**** Extracted entries ****

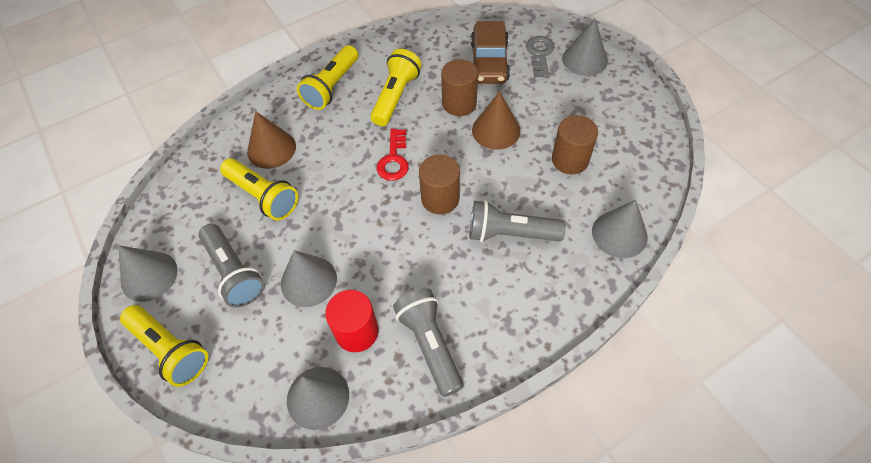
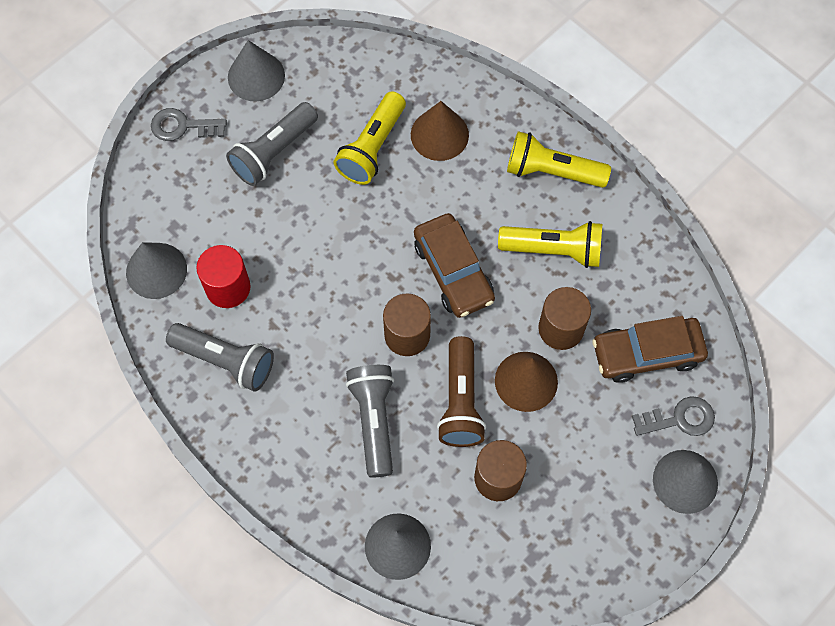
camera: 75 degrees right, 10 degrees up
(170, 350) = (183, 126): yellow flashlight -> grey key
(308, 281) = (276, 226): grey cone -> none
(394, 159) = (453, 271): red key -> brown car
(430, 344) = (225, 361): grey flashlight -> grey flashlight turned 60 degrees clockwise
(504, 173) = (460, 401): none -> brown flashlight

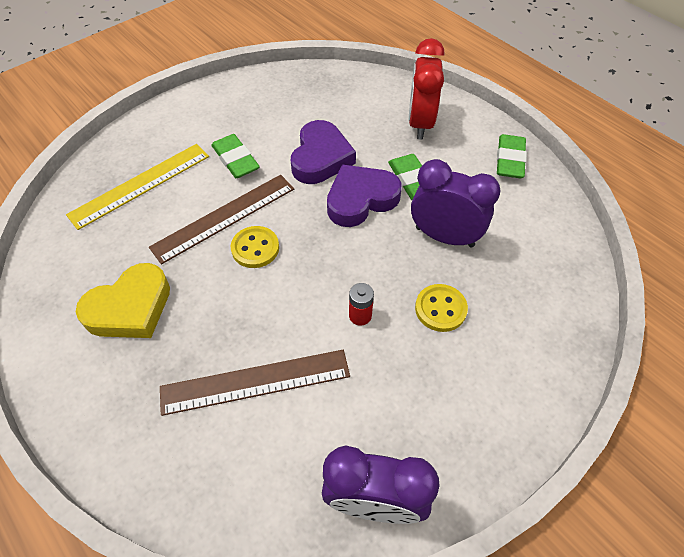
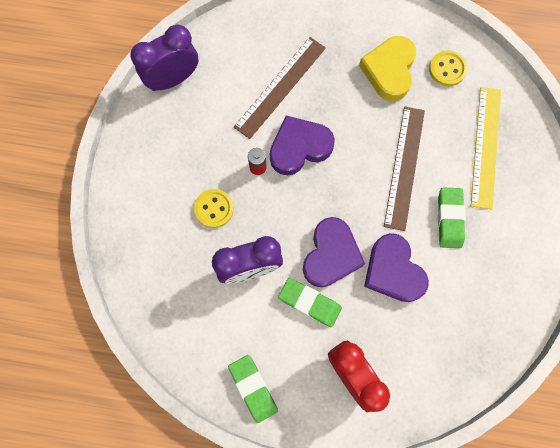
camera: 140 degrees right, 20 degrees up
(236, 160) = (449, 219): green eraser -> green eraser turned 75 degrees clockwise
(255, 248) = (361, 161): yellow button -> yellow button (447, 69)
(300, 303) = (299, 147): none -> purple heart

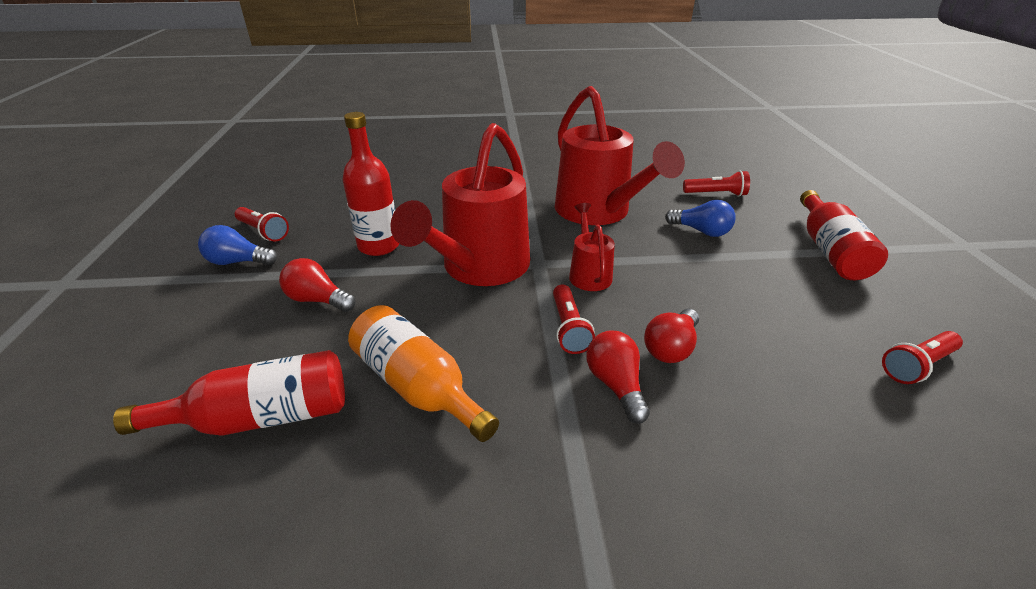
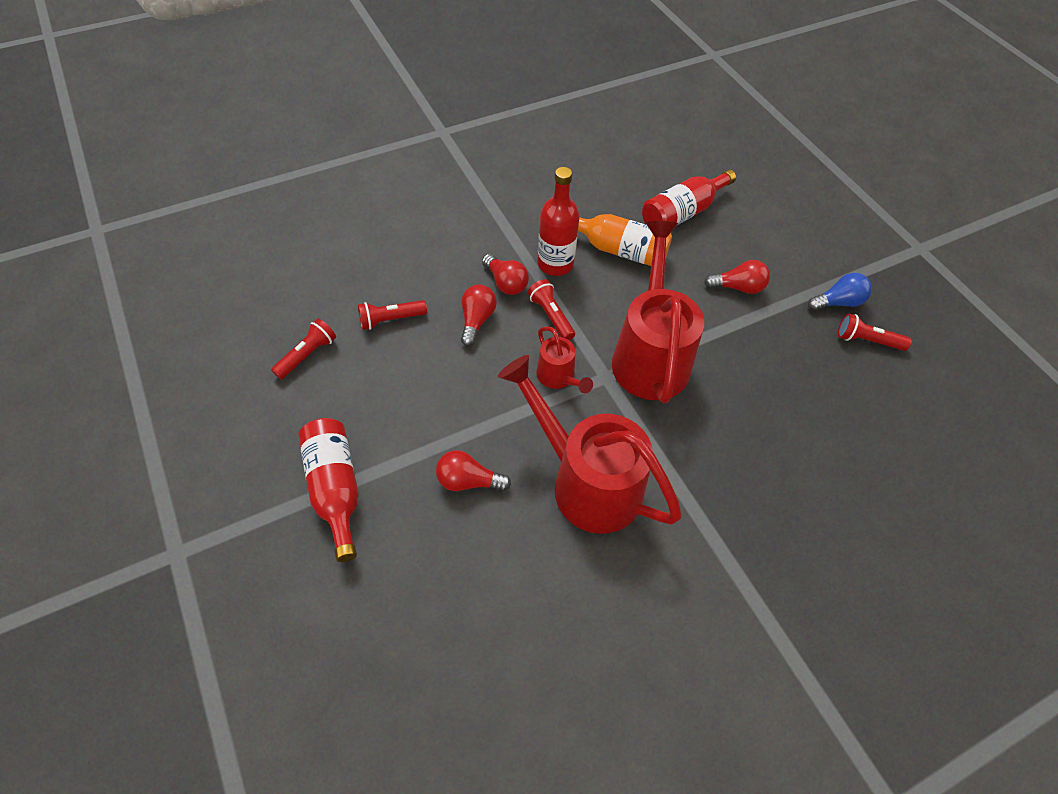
camera: 155 degrees right, 20 degrees up
(379, 246) = (753, 355): red bottle -> red bottle (555, 264)
(701, 231) = (468, 481): blue light bulb -> red light bulb
(716, 194) = (457, 581): red flashlight -> red flashlight (391, 320)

****

### What you should do
The line holding "(394, 159) = (453, 271): red key -> brown car" starts the copy and the line holding "camera: 140 degrees right, 20 degrees up" ends it. Repeat those two lines above and all between them exactly, leaving out pictures.

### Solved problem
(394, 159) = (453, 271): red key -> brown car
(430, 344) = (225, 361): grey flashlight -> grey flashlight turned 60 degrees clockwise
(504, 173) = (460, 401): none -> brown flashlight

camera: 140 degrees right, 20 degrees up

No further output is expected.